**Activity**
Filter the entries, keeping every line with the string "cyan".

**Information given**
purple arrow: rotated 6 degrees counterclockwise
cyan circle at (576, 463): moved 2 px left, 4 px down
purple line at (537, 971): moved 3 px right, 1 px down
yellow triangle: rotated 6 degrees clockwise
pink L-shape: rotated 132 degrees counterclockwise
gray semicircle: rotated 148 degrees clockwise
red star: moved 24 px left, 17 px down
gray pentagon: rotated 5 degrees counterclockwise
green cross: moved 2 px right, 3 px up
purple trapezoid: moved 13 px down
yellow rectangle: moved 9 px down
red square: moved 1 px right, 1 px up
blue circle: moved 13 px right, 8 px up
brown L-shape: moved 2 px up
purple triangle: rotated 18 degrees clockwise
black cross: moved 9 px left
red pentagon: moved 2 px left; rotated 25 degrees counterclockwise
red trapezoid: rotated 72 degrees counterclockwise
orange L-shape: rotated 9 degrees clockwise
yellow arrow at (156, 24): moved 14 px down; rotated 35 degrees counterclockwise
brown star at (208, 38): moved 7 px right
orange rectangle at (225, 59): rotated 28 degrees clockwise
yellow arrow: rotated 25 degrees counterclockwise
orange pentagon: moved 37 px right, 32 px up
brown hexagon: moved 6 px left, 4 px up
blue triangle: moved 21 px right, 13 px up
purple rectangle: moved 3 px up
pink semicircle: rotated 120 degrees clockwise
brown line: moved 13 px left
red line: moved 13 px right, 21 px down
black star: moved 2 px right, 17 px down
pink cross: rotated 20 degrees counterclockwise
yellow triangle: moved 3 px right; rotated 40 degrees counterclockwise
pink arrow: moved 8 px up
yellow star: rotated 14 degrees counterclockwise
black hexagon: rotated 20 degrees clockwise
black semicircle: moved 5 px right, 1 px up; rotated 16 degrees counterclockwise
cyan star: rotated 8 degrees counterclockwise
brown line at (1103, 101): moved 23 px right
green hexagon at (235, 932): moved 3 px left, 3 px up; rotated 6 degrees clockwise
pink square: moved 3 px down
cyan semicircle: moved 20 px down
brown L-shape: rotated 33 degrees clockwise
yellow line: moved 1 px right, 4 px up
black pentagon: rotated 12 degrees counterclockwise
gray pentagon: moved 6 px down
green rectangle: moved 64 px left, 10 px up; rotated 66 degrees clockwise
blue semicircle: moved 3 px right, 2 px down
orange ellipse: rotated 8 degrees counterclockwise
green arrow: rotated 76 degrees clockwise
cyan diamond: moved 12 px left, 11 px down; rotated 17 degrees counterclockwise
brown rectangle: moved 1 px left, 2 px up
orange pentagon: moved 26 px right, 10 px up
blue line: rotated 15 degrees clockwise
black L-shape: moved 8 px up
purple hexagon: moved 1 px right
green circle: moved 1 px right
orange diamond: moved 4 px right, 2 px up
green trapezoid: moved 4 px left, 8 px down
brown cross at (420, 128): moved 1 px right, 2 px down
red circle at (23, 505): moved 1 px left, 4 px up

**Answer area**
cyan circle at (576, 463): moved 2 px left, 4 px down
cyan star: rotated 8 degrees counterclockwise
cyan semicircle: moved 20 px down
cyan diamond: moved 12 px left, 11 px down; rotated 17 degrees counterclockwise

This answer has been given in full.